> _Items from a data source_
§ §
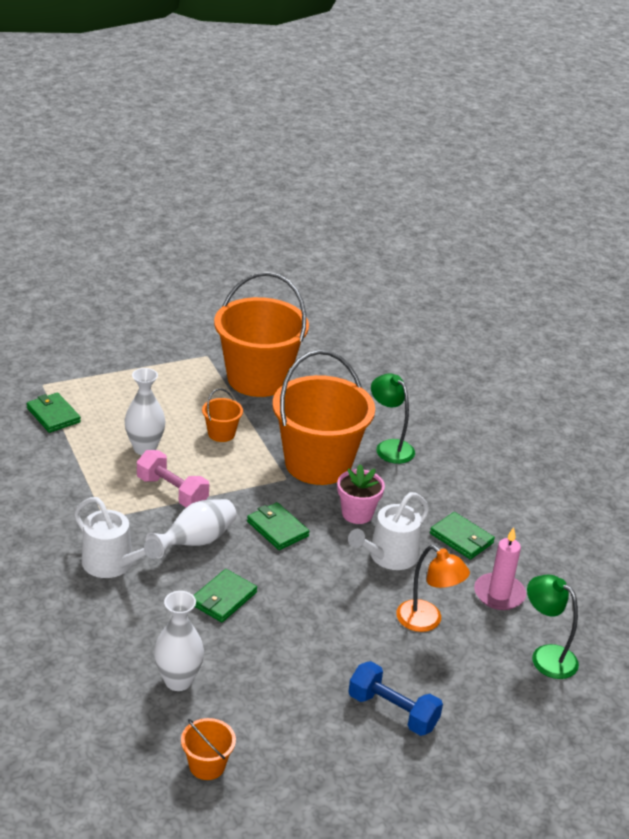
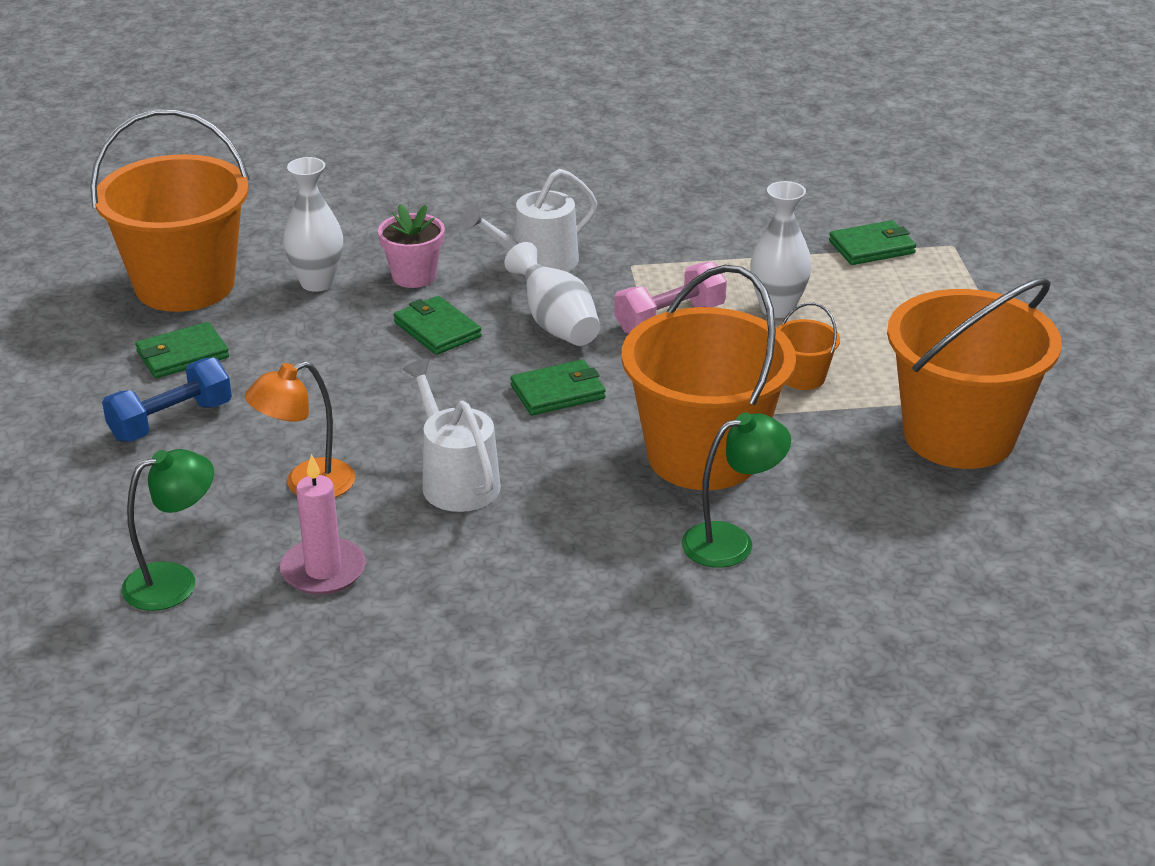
camera: 110 degrees right, 0 degrees up
(207, 765) = (185, 285): orange bucket -> orange bucket, size x2.41
(357, 513) = (566, 470): pink flower pot -> pink flower pot (414, 276)
(461, 538) = (466, 564): green wallet -> green wallet (182, 355)

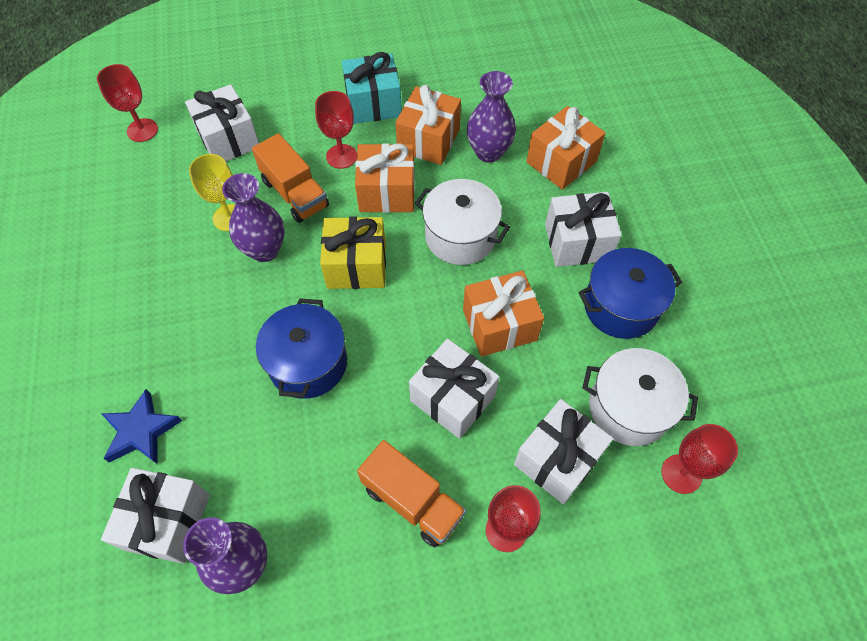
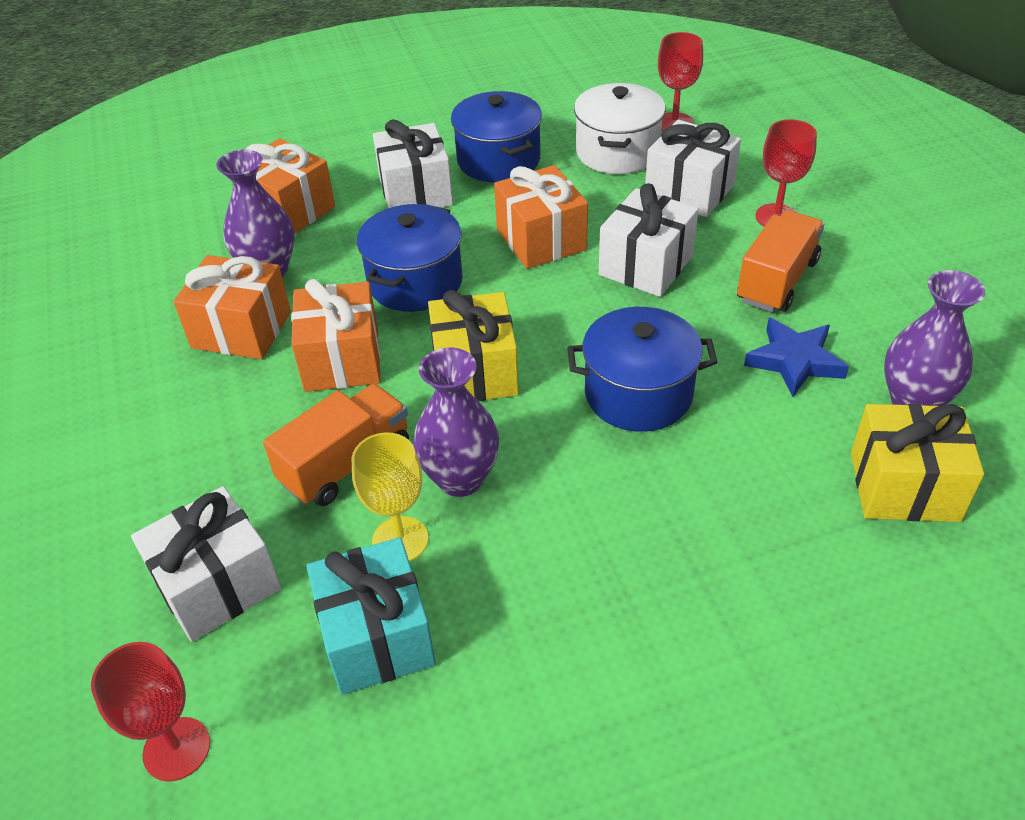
camera: 95 degrees left, 15 degrees down
(141, 431) = (800, 552): blue star -> blue star (794, 361)
(167, 522) = (904, 486): white gift -> yellow gift
(341, 156) = (268, 421): red goblet -> none
(373, 104) = (155, 400): turquoise gift -> turquoise gift (377, 636)
(460, 236) = (415, 282): white pot -> blue pot

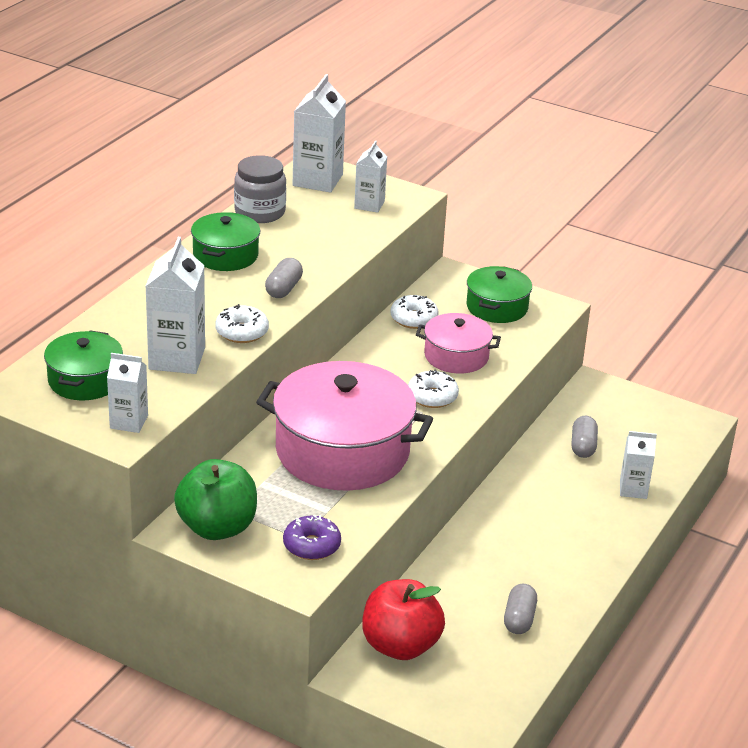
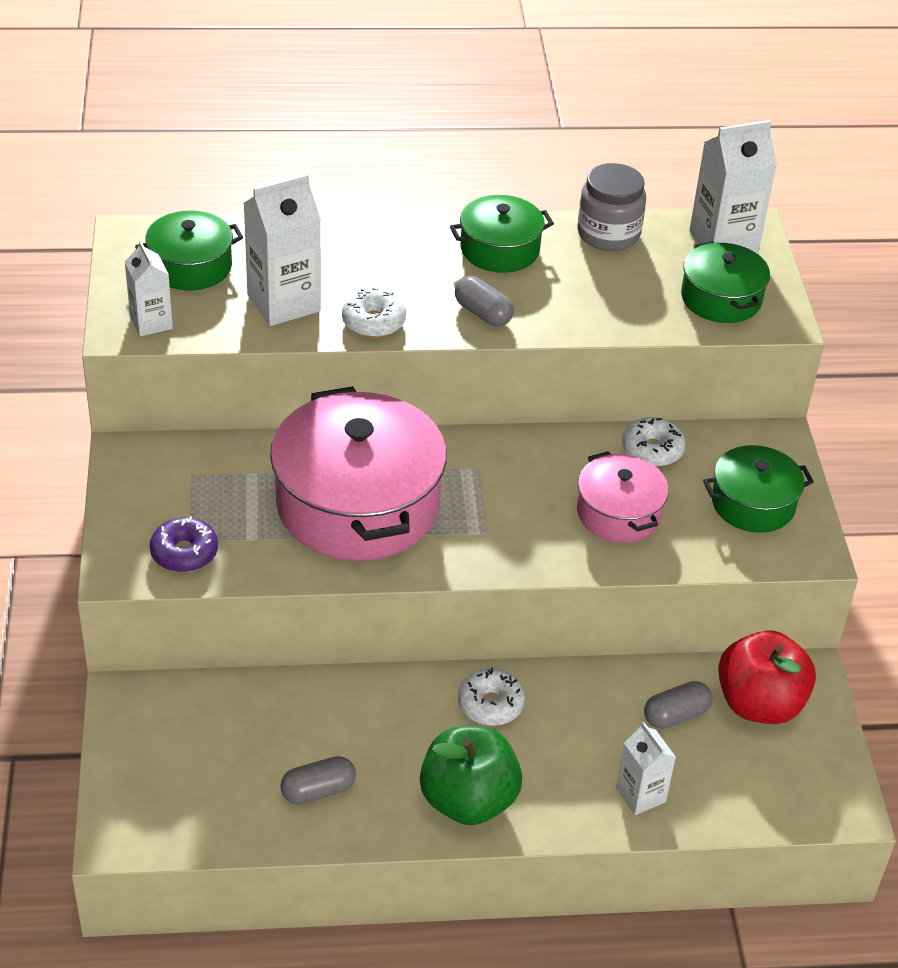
camera: 55 degrees right, 10 degrees up
(217, 527) = (155, 476): green apple -> green apple (468, 800)
(283, 289) = (483, 313): grey capsule -> grey capsule turned 60 degrees clockwise
(369, 205) = (721, 298): white carton -> green pot
(400, 646) = (197, 713): red apple -> red apple (759, 704)
(432, 397) = (522, 528): white donut -> white donut (490, 704)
§ §
Give back exactly the lines above from the one with "(341, 156) = (268, 421): red goblet -> none" through the one with "(217, 527) = (155, 476): green", both included. Pictures don't belong in the copy.

(341, 156) = (268, 421): red goblet -> none
(373, 104) = (155, 400): turquoise gift -> turquoise gift (377, 636)
(460, 236) = (415, 282): white pot -> blue pot

camera: 55 degrees right, 10 degrees up
(217, 527) = (155, 476): green apple -> green apple (468, 800)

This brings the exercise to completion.